Dataset content START

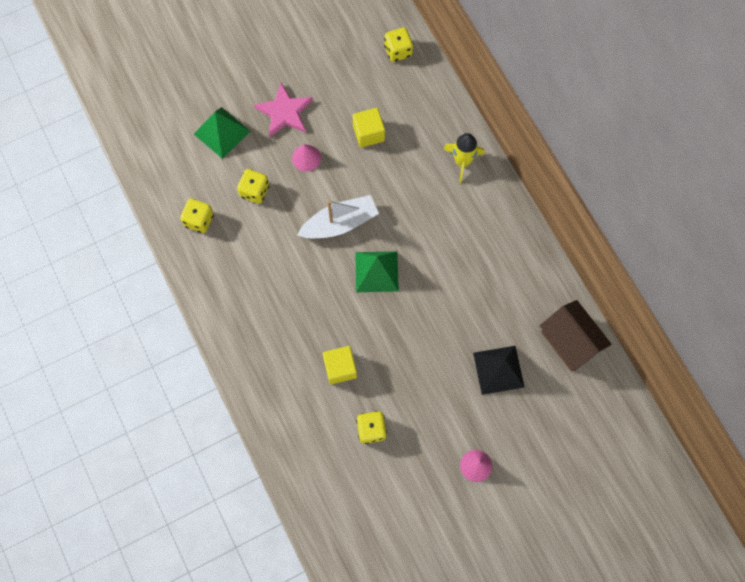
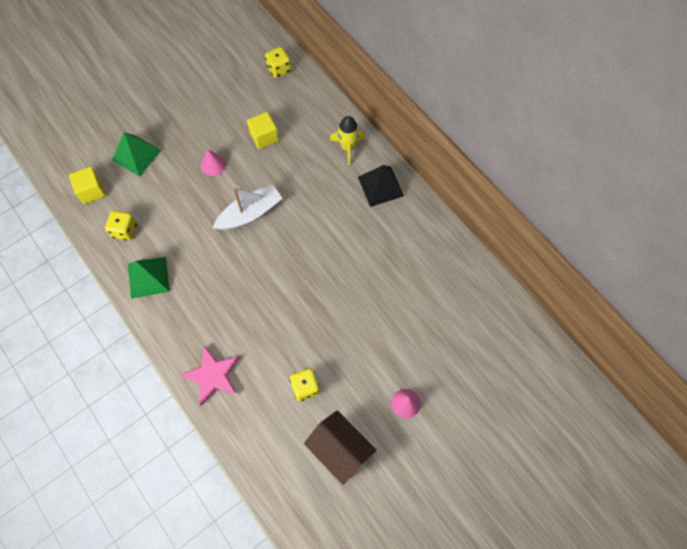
camera: 10 degrees left, 5 degrees down
(254, 191) = (171, 198): yellow dice -> none
(284, 112) = (189, 131): pink star -> pink star (212, 375)
(340, 368) = (268, 337): yellow cube -> yellow cube (91, 191)
(376, 271) = (288, 248): green pyramid -> green pyramid (148, 277)
(498, 370) = (410, 315): black pyramid -> black pyramid (380, 186)
(570, 341) = (468, 280): brown house -> brown house (340, 450)

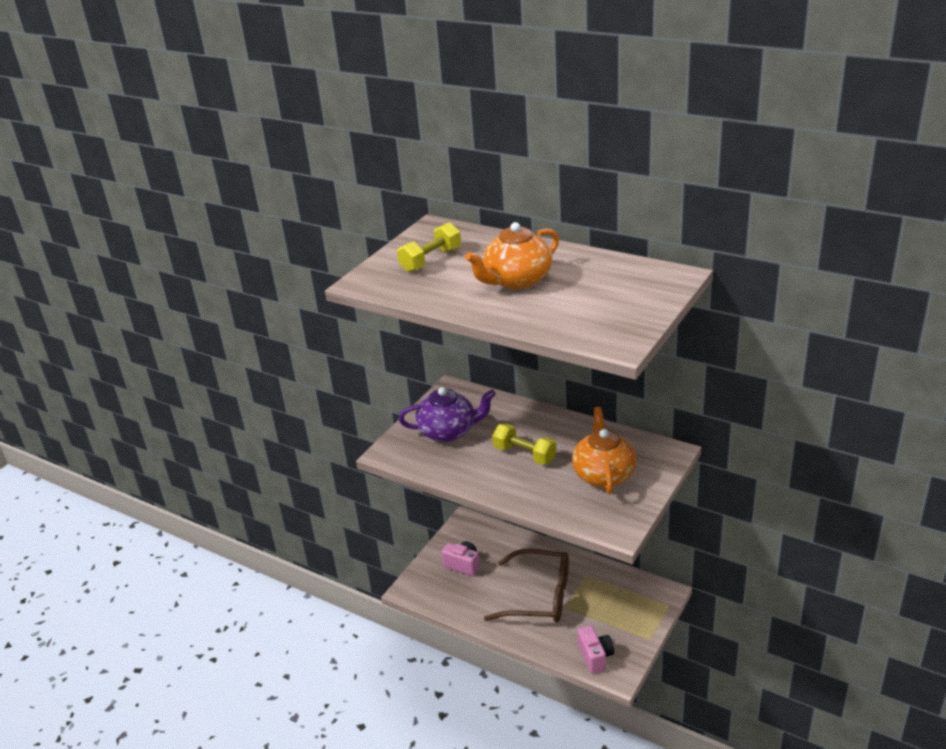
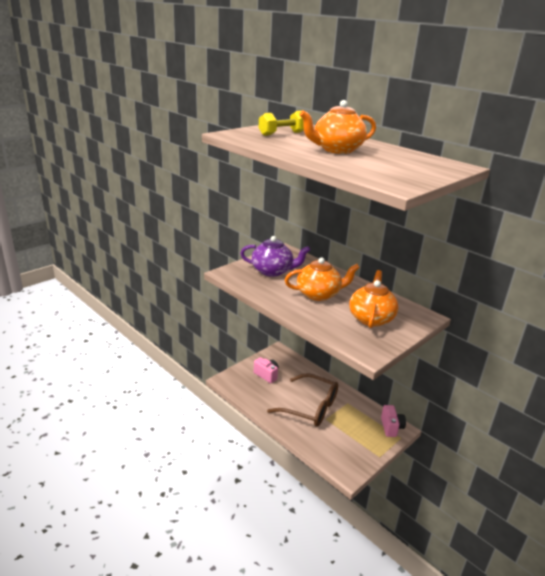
camera: 10 degrees right, 5 degrees down
(524, 454) = (319, 294): yellow dumbbell -> orange teapot
(595, 656) = (336, 457): pink camera -> pink camera (391, 427)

Dataset content END

Instruction
Set down the material once more, exactly, with the pictures omitted.

Result for this exercise
camera: 10 degrees left, 5 degrees down
(254, 191) = (171, 198): yellow dice -> none
(284, 112) = (189, 131): pink star -> pink star (212, 375)
(340, 368) = (268, 337): yellow cube -> yellow cube (91, 191)
(376, 271) = (288, 248): green pyramid -> green pyramid (148, 277)
(498, 370) = (410, 315): black pyramid -> black pyramid (380, 186)
(570, 341) = (468, 280): brown house -> brown house (340, 450)

camera: 10 degrees right, 5 degrees down
(524, 454) = (319, 294): yellow dumbbell -> orange teapot
(595, 656) = (336, 457): pink camera -> pink camera (391, 427)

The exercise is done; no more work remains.